[Data Boundary: Start]

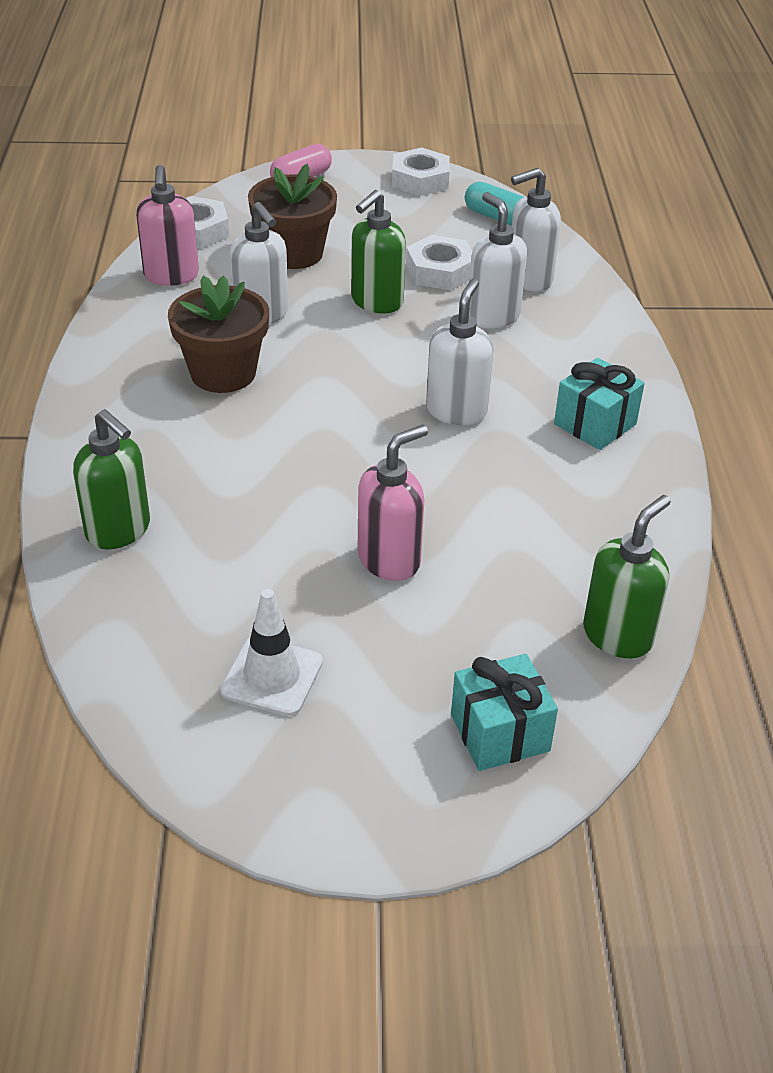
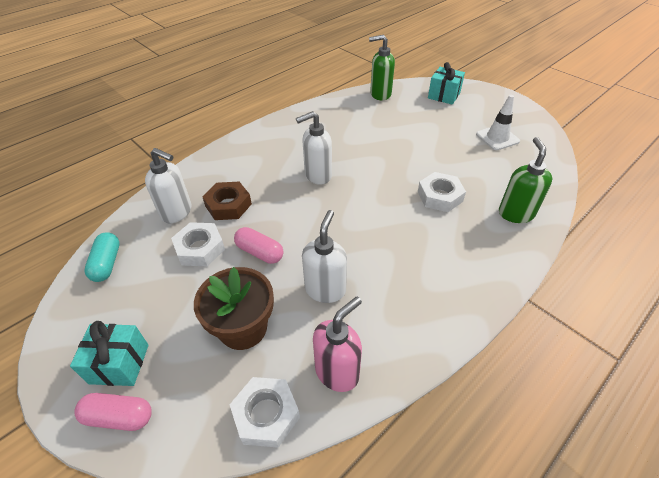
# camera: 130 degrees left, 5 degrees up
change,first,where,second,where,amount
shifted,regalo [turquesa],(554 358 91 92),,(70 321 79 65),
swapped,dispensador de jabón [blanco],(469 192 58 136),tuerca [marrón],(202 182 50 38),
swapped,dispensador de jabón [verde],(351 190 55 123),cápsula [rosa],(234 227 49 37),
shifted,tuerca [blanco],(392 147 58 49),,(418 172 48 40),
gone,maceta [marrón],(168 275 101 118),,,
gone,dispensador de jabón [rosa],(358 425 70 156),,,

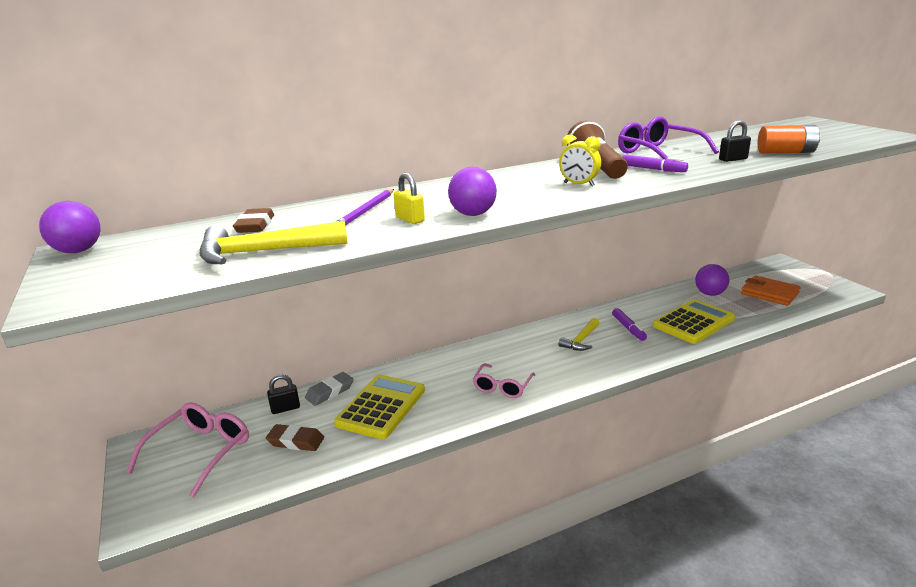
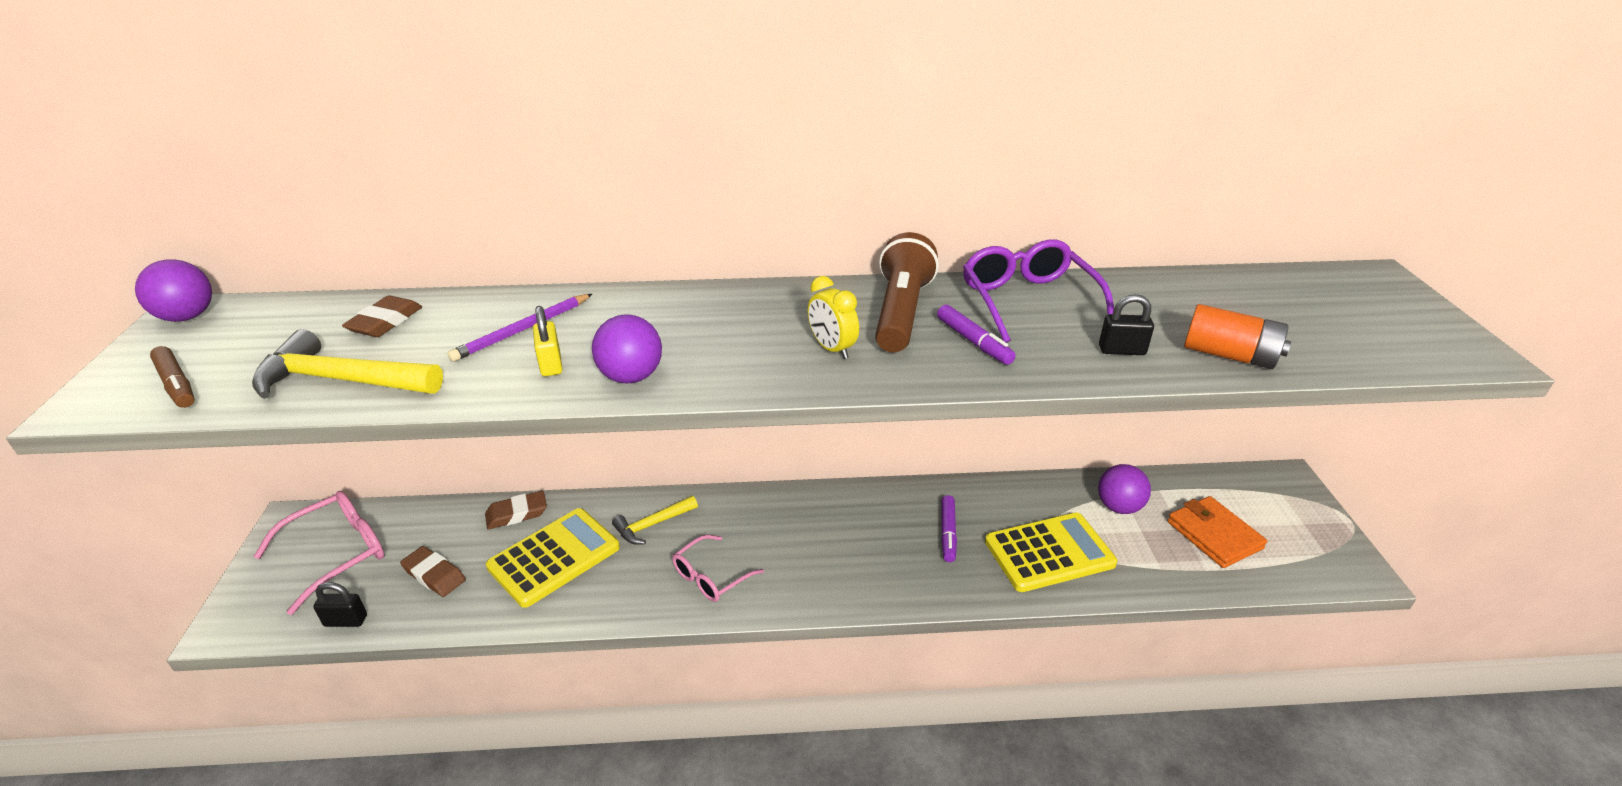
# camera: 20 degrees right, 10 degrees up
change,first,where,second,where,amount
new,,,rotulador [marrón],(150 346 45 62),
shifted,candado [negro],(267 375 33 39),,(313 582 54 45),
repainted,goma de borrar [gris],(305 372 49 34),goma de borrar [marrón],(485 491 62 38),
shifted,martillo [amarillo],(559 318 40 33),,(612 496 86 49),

[Data Boundary: End]

Copy each entry exactly as written. Pictures do not belong in the copy.

# camera: 130 degrees left, 5 degrees up
change,first,where,second,where,amount
shifted,regalo [turquesa],(554 358 91 92),,(70 321 79 65),
swapped,dispensador de jabón [blanco],(469 192 58 136),tuerca [marrón],(202 182 50 38),
swapped,dispensador de jabón [verde],(351 190 55 123),cápsula [rosa],(234 227 49 37),
shifted,tuerca [blanco],(392 147 58 49),,(418 172 48 40),
gone,maceta [marrón],(168 275 101 118),,,
gone,dispensador de jabón [rosa],(358 425 70 156),,,

# camera: 20 degrees right, 10 degrees up
change,first,where,second,where,amount
new,,,rotulador [marrón],(150 346 45 62),
shifted,candado [negro],(267 375 33 39),,(313 582 54 45),
repainted,goma de borrar [gris],(305 372 49 34),goma de borrar [marrón],(485 491 62 38),
shifted,martillo [amarillo],(559 318 40 33),,(612 496 86 49),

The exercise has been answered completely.